Records START
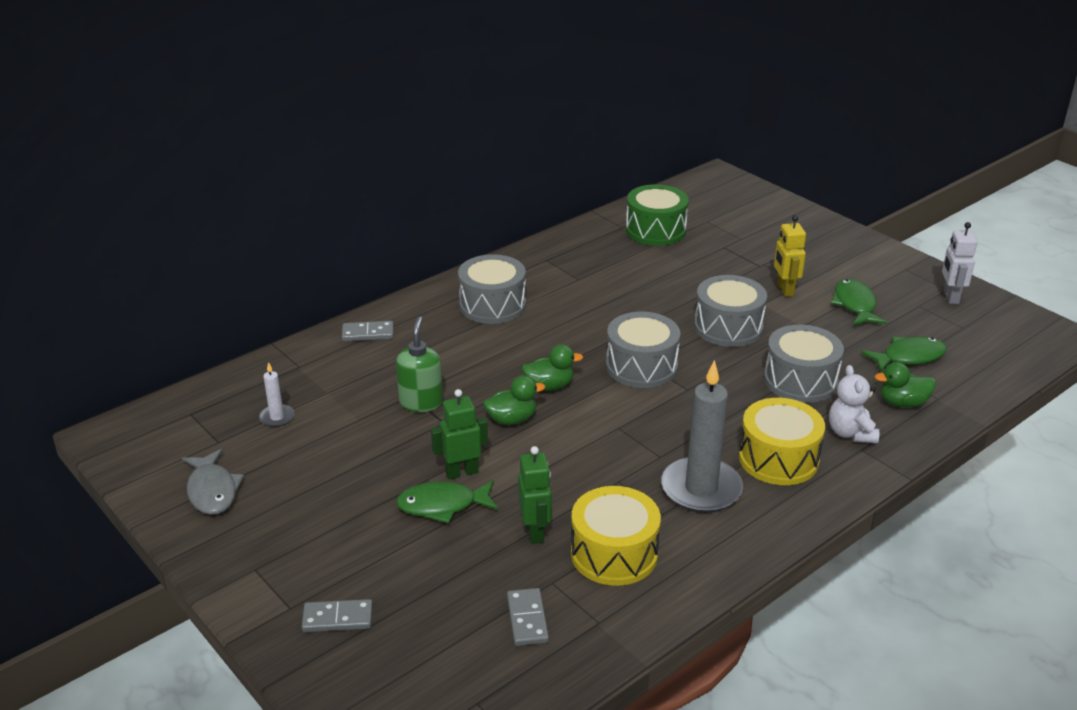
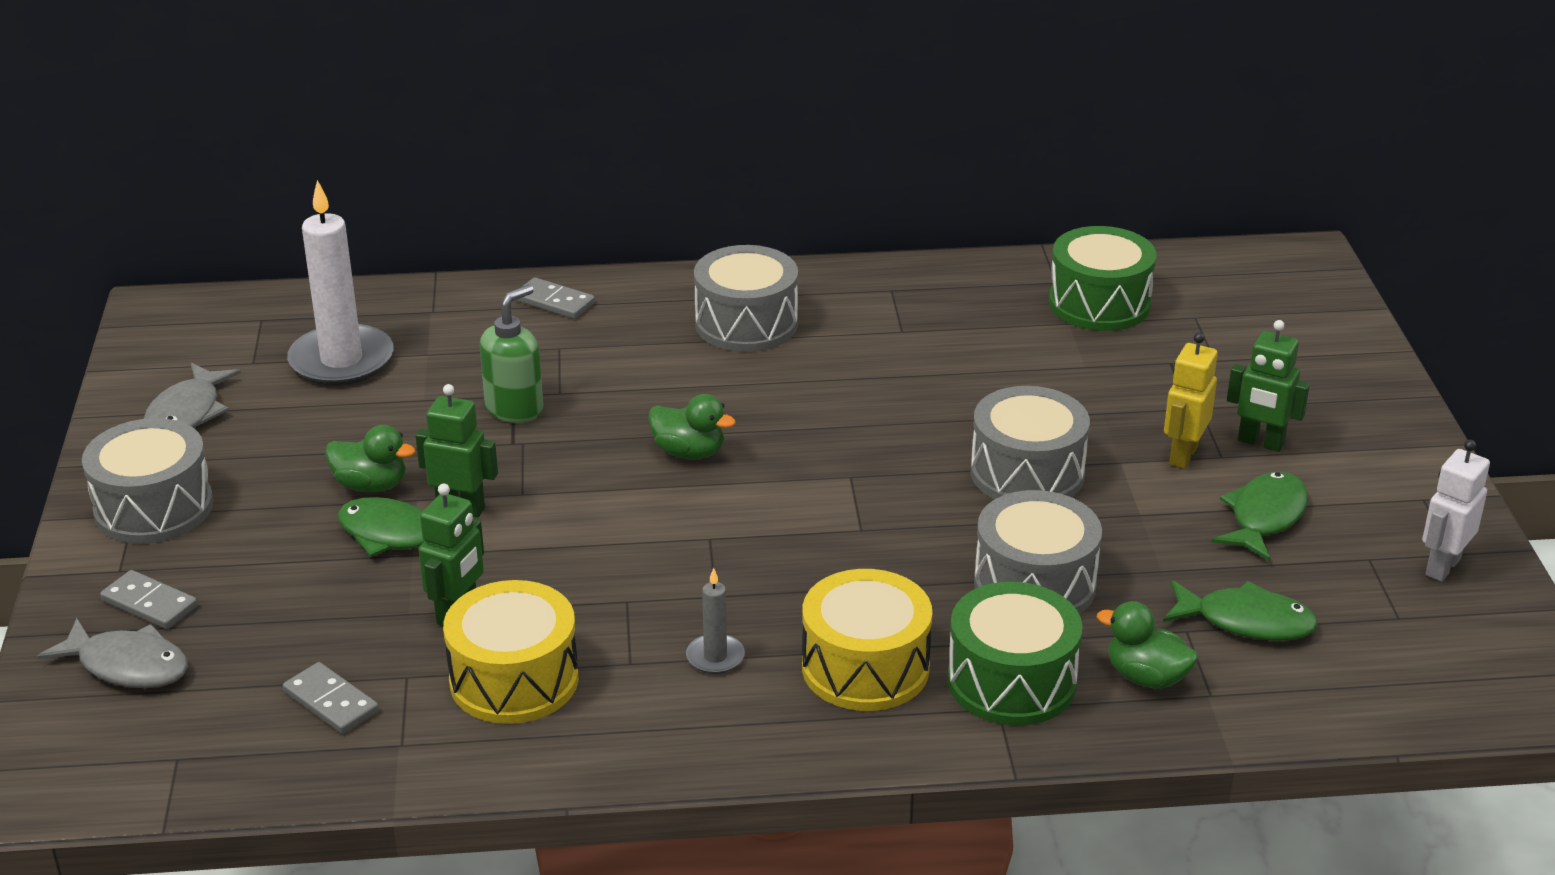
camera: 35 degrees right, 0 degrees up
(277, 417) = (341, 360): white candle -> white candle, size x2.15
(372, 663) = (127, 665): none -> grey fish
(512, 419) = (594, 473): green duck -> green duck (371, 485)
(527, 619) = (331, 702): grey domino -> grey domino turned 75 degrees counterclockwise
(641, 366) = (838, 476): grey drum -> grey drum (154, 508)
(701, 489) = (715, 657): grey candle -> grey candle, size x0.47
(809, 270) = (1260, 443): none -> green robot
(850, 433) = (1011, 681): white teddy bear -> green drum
Records END
Instructions to follow:
Locate the word "candle" in the records and collect each line it appears in.

Task response:
(277, 417) = (341, 360): white candle -> white candle, size x2.15
(701, 489) = (715, 657): grey candle -> grey candle, size x0.47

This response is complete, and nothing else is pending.